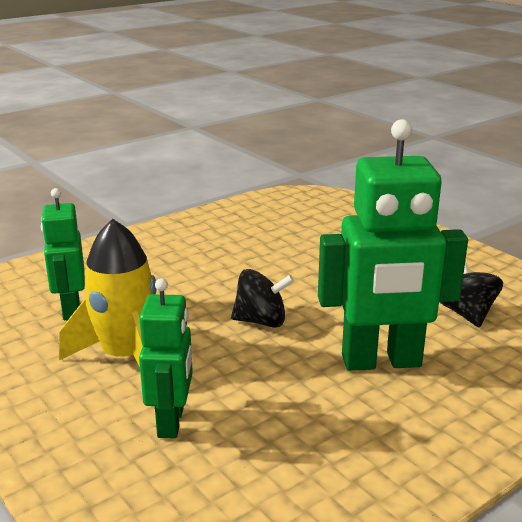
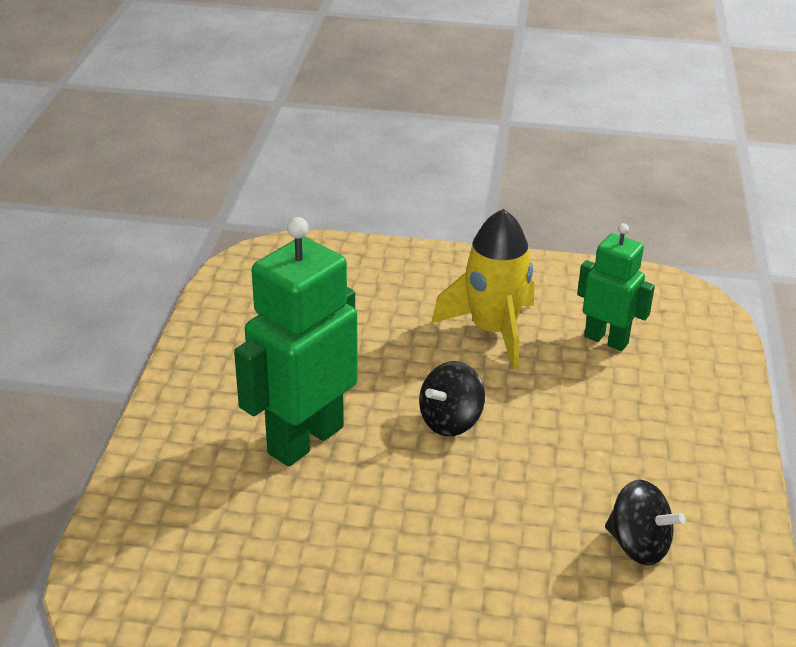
camera: 135 degrees right, 10 degrees up
(171, 422) = (389, 310): green robot -> none
(466, 314) = (280, 551): black spinning top -> black spinning top (638, 545)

──────────

Task objective: Output the material above exactly as written and drop any images it holds.

Written response:
camera: 135 degrees right, 10 degrees up
(171, 422) = (389, 310): green robot -> none
(466, 314) = (280, 551): black spinning top -> black spinning top (638, 545)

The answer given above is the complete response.